» SUPPLIED MATERIAL:

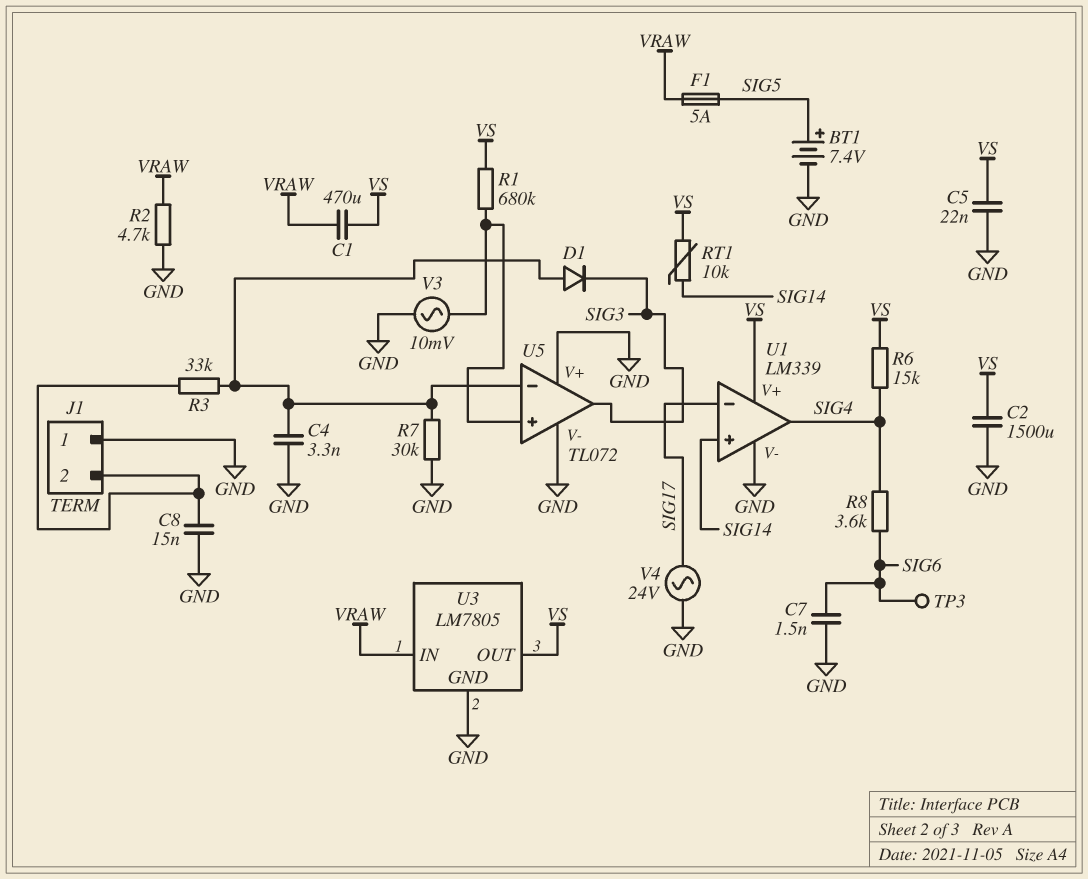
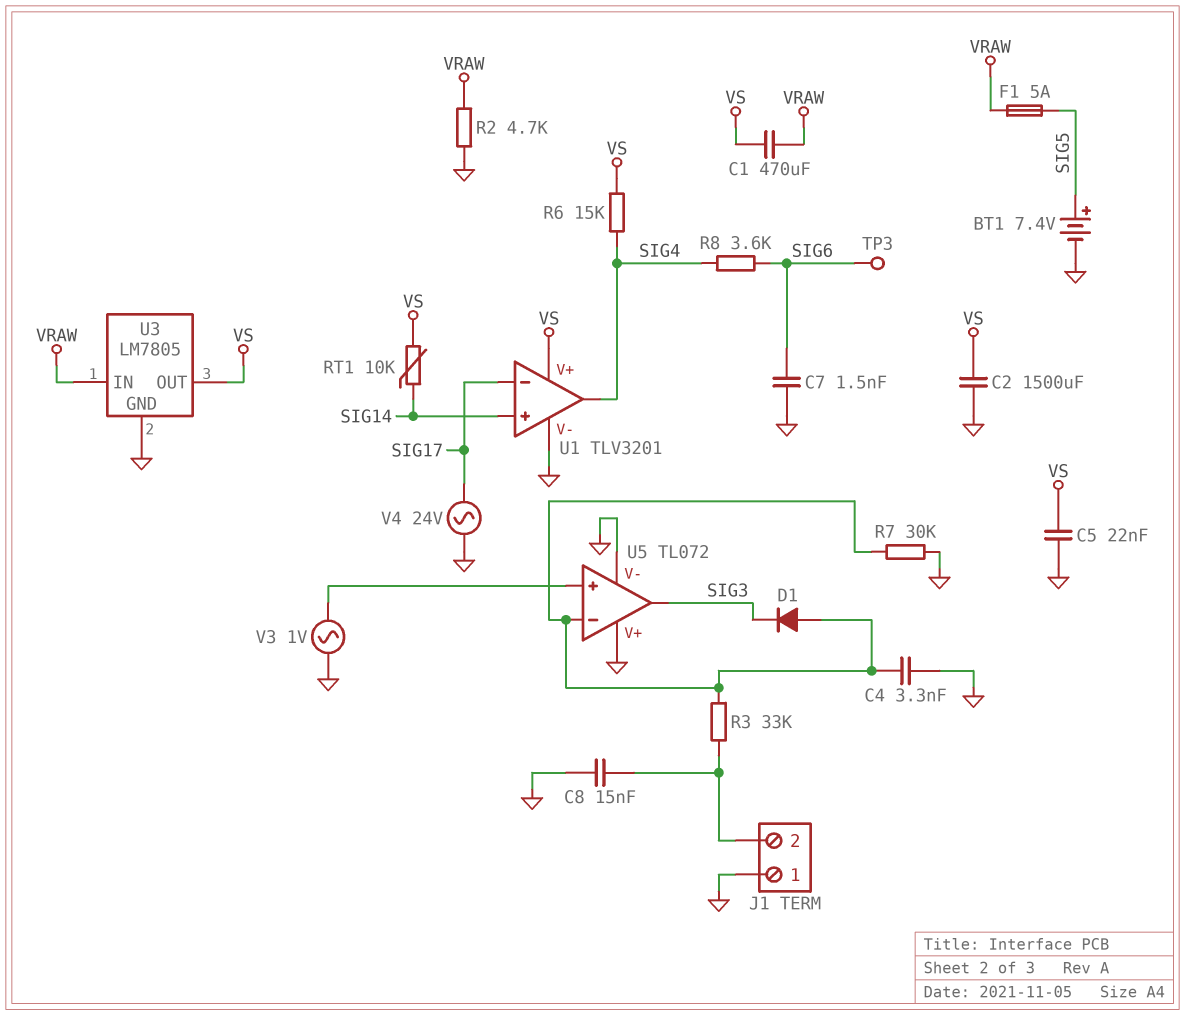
R1: 680k (U5/in+, VS) -> none
U1: LM339 -> TLV3201
V3: AC 10mV (GND, U5/in+) -> AC 1V (GND, U5/in+)

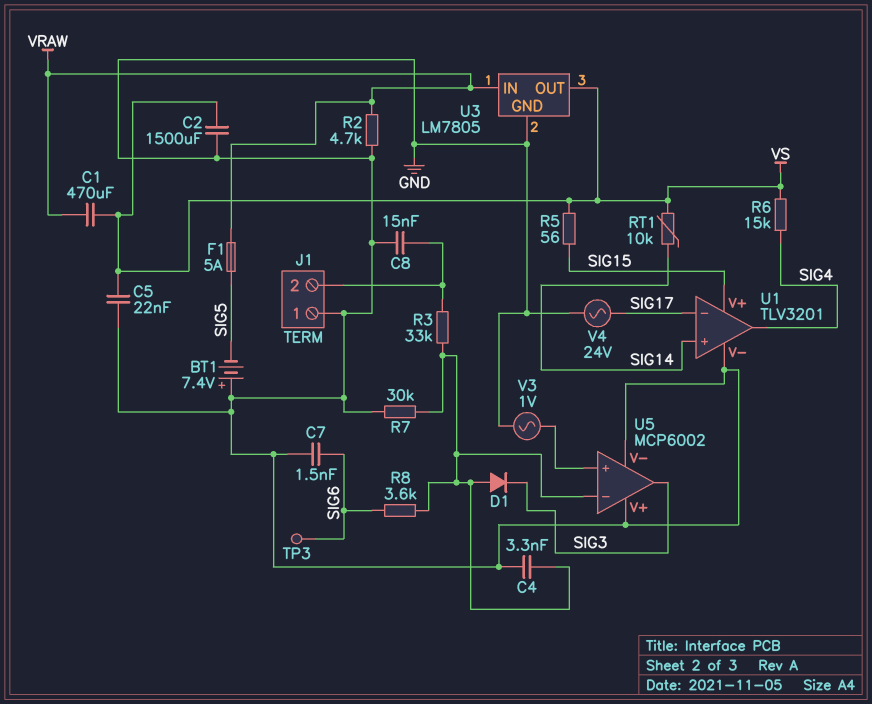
BT1: 7.4V (plus SIG5, minus GND) -> 7.4V (plus GND, minus SIG5)
R5: none -> 56 (SIG15, VS)
R8: 3.6k (SIG4, SIG6) -> 3.6k (SIG6, U5/in-)
U1 pin V+: VS -> SIG15
U5: TL072 -> MCP6002

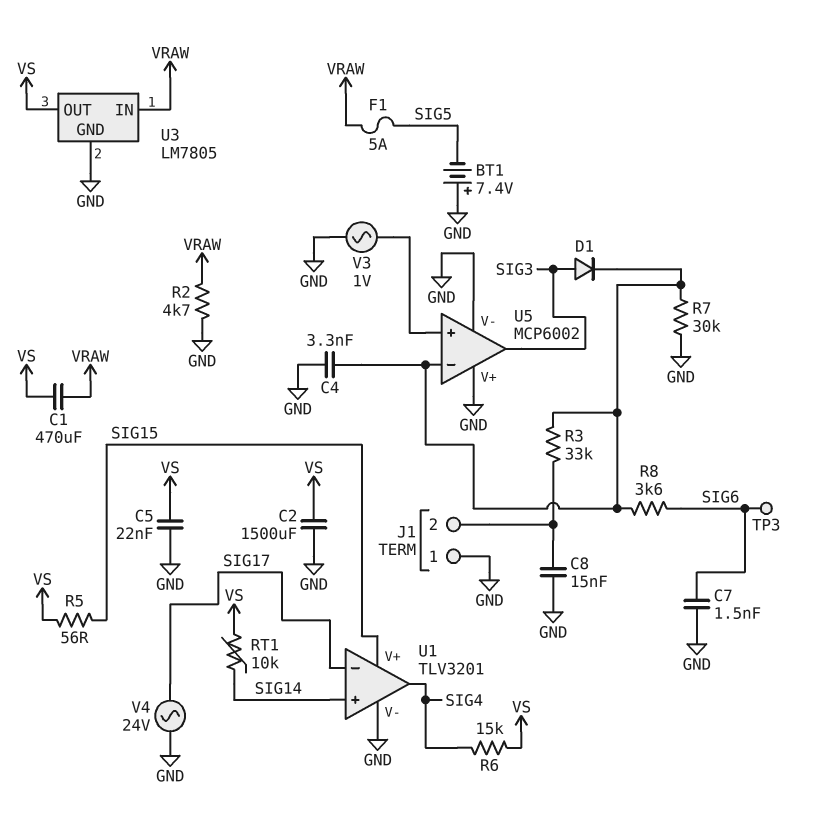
D1: diode (A U5/in-, K SIG3) -> diode (A SIG3, K U5/in-)

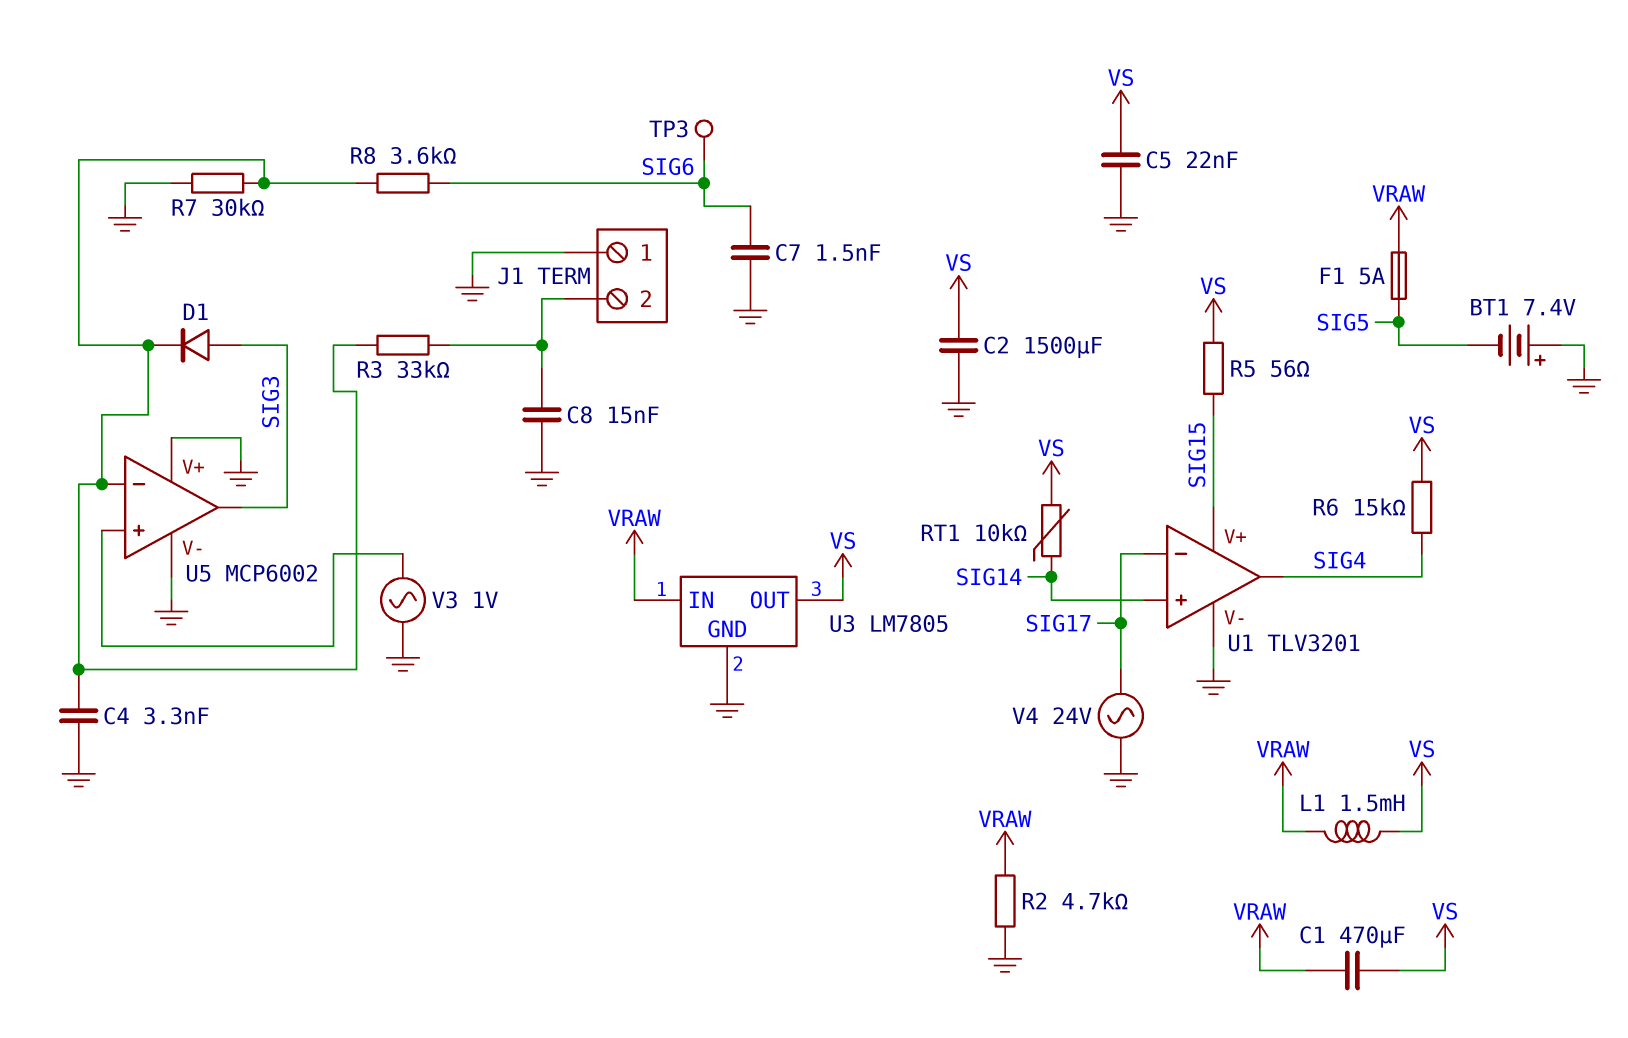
L1: none -> 1.5mH (VRAW, VS)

» WHAT YOU WILL DO:
Give back exactly the lines from the one that contains "D1: diode (A" to the final line of the data above, both included, with all pictures removed.

» ANSWER FOR THIS EXERCISE:
D1: diode (A U5/in-, K SIG3) -> diode (A SIG3, K U5/in-)

L1: none -> 1.5mH (VRAW, VS)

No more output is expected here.